Exercise goal:
Return, exactly and in full, the lines of the records below starting at the one with "R4: 1.2k (+9V, DIS) -> 51k (+9V, DIS)" and ending at the one with "J3 pin 4: SCL -> SDA", and no other lines.

Information supplied:
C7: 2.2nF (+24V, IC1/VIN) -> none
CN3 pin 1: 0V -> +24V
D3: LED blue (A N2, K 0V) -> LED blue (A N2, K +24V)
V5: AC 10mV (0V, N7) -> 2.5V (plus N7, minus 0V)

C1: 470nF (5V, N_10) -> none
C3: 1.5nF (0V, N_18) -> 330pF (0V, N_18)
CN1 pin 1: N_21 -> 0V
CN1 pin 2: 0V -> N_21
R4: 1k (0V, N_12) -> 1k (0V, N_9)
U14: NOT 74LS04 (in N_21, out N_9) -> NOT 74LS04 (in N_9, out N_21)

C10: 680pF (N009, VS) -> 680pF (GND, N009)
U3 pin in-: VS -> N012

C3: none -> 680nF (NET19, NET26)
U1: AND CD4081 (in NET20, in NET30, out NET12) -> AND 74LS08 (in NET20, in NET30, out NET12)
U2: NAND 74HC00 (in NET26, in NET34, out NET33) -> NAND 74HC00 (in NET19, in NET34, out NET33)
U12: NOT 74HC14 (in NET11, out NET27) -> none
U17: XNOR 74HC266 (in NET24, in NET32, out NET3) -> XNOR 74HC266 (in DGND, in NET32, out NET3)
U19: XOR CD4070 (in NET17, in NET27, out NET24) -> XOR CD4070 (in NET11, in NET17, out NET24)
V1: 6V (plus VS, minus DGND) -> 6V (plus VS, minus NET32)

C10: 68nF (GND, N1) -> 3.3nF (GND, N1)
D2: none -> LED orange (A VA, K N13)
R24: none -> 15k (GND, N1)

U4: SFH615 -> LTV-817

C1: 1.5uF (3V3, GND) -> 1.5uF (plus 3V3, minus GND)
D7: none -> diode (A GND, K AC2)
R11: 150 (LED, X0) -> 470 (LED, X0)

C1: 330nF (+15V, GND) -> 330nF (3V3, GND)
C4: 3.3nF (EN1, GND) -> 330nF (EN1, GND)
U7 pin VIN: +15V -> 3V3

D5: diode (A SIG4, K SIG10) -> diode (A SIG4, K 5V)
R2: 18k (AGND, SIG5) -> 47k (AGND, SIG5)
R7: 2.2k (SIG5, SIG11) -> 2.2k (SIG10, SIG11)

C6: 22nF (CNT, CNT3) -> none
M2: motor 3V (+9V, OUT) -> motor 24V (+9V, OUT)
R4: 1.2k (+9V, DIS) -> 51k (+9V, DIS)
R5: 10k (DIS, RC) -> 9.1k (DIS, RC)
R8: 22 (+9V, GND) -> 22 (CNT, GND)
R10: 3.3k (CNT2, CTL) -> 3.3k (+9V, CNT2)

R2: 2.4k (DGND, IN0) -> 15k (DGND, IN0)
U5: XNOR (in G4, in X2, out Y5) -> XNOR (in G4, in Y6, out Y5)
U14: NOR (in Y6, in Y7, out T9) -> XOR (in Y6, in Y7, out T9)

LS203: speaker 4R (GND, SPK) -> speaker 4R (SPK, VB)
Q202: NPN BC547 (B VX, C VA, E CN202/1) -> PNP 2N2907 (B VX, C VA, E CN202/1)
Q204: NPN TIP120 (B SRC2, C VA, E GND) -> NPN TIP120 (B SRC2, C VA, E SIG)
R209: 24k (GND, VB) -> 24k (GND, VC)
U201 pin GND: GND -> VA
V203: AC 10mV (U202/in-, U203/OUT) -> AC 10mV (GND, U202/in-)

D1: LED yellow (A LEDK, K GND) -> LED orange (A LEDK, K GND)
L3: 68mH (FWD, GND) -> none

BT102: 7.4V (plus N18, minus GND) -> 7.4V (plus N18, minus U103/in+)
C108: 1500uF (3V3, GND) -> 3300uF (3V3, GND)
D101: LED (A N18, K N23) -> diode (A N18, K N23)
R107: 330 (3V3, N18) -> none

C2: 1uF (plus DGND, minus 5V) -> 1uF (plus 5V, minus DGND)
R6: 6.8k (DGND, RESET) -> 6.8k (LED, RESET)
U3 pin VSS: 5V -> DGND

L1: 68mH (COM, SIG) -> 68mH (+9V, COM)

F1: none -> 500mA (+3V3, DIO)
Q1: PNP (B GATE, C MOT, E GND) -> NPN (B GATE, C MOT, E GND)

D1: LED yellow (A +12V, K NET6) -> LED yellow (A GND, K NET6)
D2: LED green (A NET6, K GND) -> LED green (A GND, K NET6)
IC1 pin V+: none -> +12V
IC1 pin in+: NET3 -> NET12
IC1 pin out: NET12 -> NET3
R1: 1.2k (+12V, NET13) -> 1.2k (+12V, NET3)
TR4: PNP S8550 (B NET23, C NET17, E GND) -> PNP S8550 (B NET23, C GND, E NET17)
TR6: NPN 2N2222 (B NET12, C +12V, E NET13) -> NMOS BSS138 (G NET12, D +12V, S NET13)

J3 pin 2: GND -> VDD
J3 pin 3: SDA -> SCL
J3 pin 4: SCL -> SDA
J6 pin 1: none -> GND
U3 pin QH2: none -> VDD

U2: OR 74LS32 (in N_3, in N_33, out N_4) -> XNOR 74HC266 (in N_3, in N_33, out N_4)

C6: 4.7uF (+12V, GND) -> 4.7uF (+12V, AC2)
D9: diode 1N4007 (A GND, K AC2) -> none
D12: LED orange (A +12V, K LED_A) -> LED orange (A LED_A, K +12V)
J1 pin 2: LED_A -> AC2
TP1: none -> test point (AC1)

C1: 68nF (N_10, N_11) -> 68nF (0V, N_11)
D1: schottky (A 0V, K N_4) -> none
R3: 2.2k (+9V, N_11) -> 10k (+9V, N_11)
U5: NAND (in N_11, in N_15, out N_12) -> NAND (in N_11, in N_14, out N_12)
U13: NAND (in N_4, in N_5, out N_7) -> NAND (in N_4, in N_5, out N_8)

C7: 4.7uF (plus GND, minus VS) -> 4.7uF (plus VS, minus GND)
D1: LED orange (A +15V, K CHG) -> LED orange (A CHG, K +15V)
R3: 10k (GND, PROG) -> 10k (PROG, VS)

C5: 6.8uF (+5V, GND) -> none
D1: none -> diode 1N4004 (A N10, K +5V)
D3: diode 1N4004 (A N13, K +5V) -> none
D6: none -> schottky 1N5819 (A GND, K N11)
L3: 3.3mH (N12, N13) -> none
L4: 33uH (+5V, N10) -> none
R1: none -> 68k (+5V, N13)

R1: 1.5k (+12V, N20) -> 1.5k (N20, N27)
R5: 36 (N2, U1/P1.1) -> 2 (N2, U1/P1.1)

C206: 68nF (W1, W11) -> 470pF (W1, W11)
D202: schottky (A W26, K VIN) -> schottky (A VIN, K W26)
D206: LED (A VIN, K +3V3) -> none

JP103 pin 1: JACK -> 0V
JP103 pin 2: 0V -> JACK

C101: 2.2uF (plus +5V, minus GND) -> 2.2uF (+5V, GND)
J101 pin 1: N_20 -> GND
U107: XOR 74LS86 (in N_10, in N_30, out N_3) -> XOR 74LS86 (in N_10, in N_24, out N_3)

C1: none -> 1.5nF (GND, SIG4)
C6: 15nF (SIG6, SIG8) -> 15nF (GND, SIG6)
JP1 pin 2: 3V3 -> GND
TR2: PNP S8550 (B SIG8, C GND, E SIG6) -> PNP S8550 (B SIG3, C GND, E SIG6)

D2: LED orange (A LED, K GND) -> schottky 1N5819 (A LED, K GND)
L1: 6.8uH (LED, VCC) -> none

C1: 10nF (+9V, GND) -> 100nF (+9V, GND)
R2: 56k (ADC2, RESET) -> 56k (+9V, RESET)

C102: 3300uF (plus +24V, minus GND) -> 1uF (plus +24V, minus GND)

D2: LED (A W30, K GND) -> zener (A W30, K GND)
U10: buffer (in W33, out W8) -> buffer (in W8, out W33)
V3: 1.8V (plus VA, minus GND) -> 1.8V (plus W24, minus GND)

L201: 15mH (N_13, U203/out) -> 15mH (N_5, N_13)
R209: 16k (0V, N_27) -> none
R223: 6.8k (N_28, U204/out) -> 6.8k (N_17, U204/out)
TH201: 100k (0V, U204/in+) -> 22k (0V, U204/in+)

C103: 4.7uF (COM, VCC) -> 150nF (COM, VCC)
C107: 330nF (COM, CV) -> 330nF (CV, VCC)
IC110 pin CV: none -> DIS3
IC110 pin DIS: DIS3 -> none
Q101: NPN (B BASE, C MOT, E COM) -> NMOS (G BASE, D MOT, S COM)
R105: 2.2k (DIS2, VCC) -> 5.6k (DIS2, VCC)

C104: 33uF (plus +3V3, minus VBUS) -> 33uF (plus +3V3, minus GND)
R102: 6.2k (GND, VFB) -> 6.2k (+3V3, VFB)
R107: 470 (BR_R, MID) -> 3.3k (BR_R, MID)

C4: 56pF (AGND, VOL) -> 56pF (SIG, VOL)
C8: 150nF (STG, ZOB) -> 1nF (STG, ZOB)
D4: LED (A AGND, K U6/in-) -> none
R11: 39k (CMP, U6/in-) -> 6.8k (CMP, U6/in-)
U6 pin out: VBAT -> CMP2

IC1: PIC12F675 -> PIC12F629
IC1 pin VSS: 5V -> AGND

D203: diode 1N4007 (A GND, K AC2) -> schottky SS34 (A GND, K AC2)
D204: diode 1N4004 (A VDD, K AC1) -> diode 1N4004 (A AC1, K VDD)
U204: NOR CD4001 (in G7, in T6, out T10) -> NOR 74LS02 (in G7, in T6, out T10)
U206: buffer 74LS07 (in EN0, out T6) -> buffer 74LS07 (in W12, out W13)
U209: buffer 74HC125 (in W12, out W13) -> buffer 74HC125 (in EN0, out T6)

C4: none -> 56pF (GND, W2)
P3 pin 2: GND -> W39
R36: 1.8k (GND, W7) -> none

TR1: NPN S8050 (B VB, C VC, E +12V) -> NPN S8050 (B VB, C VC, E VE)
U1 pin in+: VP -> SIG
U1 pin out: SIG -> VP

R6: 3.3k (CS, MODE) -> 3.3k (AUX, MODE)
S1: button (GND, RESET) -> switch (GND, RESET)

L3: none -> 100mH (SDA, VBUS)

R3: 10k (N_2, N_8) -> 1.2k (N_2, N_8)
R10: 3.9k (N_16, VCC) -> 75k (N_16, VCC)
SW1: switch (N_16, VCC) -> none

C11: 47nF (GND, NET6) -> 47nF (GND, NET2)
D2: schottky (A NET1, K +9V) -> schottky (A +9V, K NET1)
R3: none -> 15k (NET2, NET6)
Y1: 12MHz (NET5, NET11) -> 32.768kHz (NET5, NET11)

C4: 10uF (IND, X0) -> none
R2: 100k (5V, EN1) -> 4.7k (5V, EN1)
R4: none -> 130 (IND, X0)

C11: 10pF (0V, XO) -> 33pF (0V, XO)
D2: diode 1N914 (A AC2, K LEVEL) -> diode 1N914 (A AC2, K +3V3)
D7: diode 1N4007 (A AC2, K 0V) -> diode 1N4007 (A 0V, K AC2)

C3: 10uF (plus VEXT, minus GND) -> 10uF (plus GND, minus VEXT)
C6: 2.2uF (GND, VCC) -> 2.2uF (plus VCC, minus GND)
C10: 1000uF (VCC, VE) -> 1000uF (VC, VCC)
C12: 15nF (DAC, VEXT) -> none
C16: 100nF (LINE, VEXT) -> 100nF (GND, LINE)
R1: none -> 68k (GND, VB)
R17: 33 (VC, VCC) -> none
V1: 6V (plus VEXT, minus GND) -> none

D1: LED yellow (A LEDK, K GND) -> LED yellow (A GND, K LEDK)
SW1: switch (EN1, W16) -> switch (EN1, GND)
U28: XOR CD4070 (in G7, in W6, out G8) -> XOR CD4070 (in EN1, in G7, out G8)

Task answer:
R4: 1.2k (+9V, DIS) -> 51k (+9V, DIS)
R5: 10k (DIS, RC) -> 9.1k (DIS, RC)
R8: 22 (+9V, GND) -> 22 (CNT, GND)
R10: 3.3k (CNT2, CTL) -> 3.3k (+9V, CNT2)

R2: 2.4k (DGND, IN0) -> 15k (DGND, IN0)
U5: XNOR (in G4, in X2, out Y5) -> XNOR (in G4, in Y6, out Y5)
U14: NOR (in Y6, in Y7, out T9) -> XOR (in Y6, in Y7, out T9)

LS203: speaker 4R (GND, SPK) -> speaker 4R (SPK, VB)
Q202: NPN BC547 (B VX, C VA, E CN202/1) -> PNP 2N2907 (B VX, C VA, E CN202/1)
Q204: NPN TIP120 (B SRC2, C VA, E GND) -> NPN TIP120 (B SRC2, C VA, E SIG)
R209: 24k (GND, VB) -> 24k (GND, VC)
U201 pin GND: GND -> VA
V203: AC 10mV (U202/in-, U203/OUT) -> AC 10mV (GND, U202/in-)

D1: LED yellow (A LEDK, K GND) -> LED orange (A LEDK, K GND)
L3: 68mH (FWD, GND) -> none

BT102: 7.4V (plus N18, minus GND) -> 7.4V (plus N18, minus U103/in+)
C108: 1500uF (3V3, GND) -> 3300uF (3V3, GND)
D101: LED (A N18, K N23) -> diode (A N18, K N23)
R107: 330 (3V3, N18) -> none

C2: 1uF (plus DGND, minus 5V) -> 1uF (plus 5V, minus DGND)
R6: 6.8k (DGND, RESET) -> 6.8k (LED, RESET)
U3 pin VSS: 5V -> DGND

L1: 68mH (COM, SIG) -> 68mH (+9V, COM)

F1: none -> 500mA (+3V3, DIO)
Q1: PNP (B GATE, C MOT, E GND) -> NPN (B GATE, C MOT, E GND)

D1: LED yellow (A +12V, K NET6) -> LED yellow (A GND, K NET6)
D2: LED green (A NET6, K GND) -> LED green (A GND, K NET6)
IC1 pin V+: none -> +12V
IC1 pin in+: NET3 -> NET12
IC1 pin out: NET12 -> NET3
R1: 1.2k (+12V, NET13) -> 1.2k (+12V, NET3)
TR4: PNP S8550 (B NET23, C NET17, E GND) -> PNP S8550 (B NET23, C GND, E NET17)
TR6: NPN 2N2222 (B NET12, C +12V, E NET13) -> NMOS BSS138 (G NET12, D +12V, S NET13)

J3 pin 2: GND -> VDD
J3 pin 3: SDA -> SCL
J3 pin 4: SCL -> SDA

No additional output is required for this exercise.